Data shown |
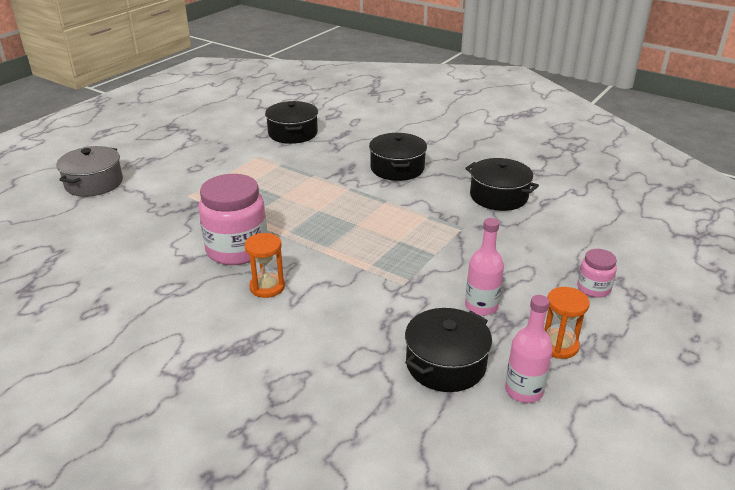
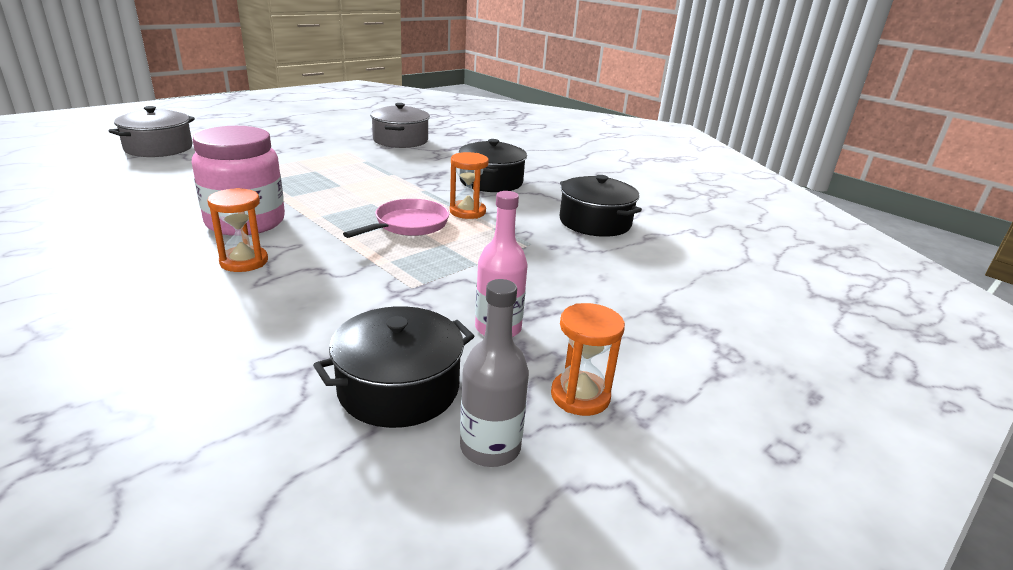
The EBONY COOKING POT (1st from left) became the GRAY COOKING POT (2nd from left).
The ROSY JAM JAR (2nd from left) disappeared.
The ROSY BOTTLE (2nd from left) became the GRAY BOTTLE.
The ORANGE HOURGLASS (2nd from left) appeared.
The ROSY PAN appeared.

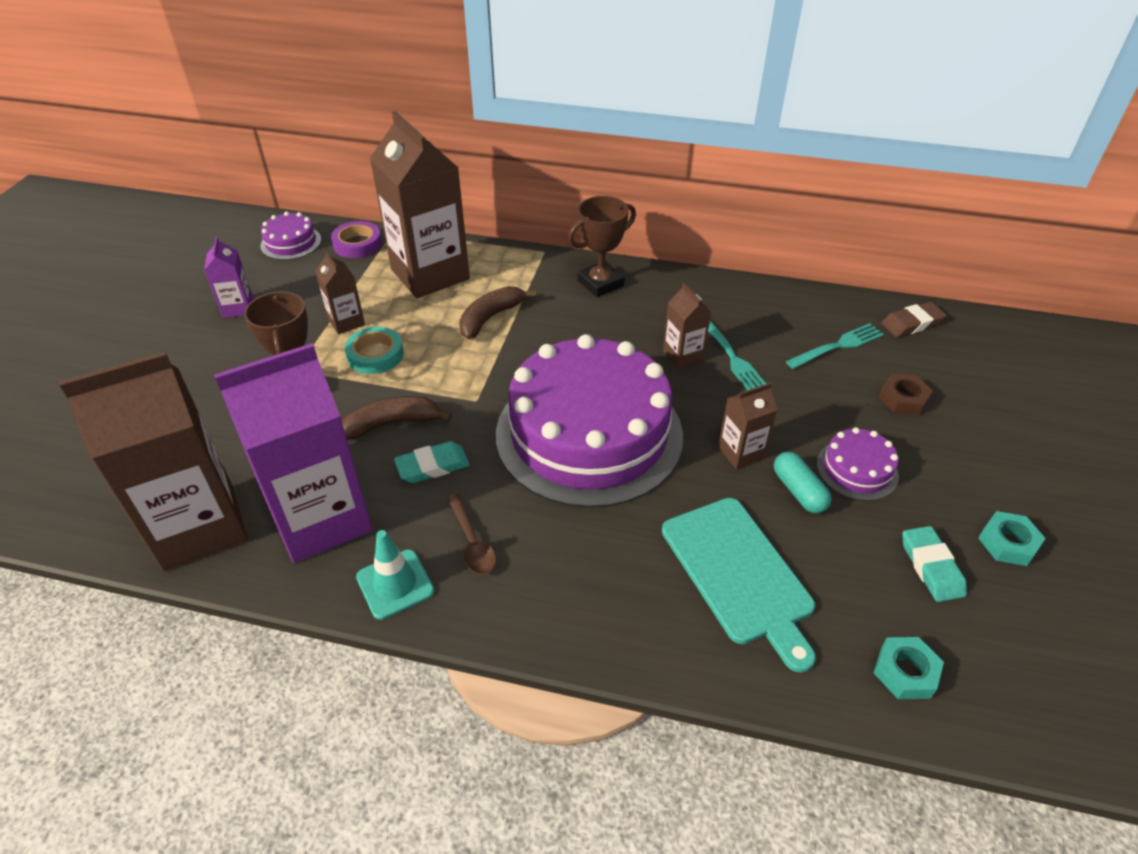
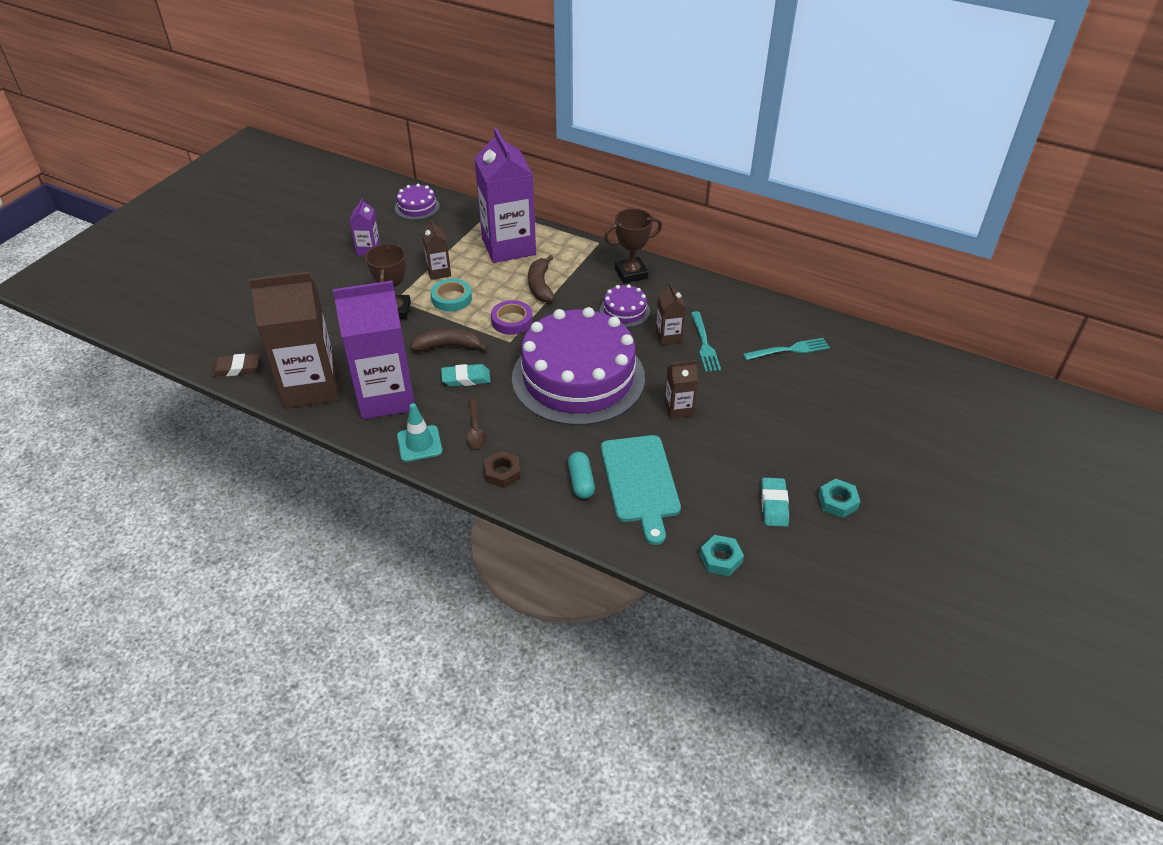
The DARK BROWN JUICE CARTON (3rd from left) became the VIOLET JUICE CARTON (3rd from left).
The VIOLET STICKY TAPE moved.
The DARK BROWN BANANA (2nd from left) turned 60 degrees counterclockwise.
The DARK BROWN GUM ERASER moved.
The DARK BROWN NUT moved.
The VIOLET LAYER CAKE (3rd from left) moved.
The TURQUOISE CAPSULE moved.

Task description | Everything in the records should be repeated exactly except the images.

Exercise result |
The EBONY COOKING POT (1st from left) became the GRAY COOKING POT (2nd from left).
The ROSY JAM JAR (2nd from left) disappeared.
The ROSY BOTTLE (2nd from left) became the GRAY BOTTLE.
The ORANGE HOURGLASS (2nd from left) appeared.
The ROSY PAN appeared.

The DARK BROWN JUICE CARTON (3rd from left) became the VIOLET JUICE CARTON (3rd from left).
The VIOLET STICKY TAPE moved.
The DARK BROWN BANANA (2nd from left) turned 60 degrees counterclockwise.
The DARK BROWN GUM ERASER moved.
The DARK BROWN NUT moved.
The VIOLET LAYER CAKE (3rd from left) moved.
The TURQUOISE CAPSULE moved.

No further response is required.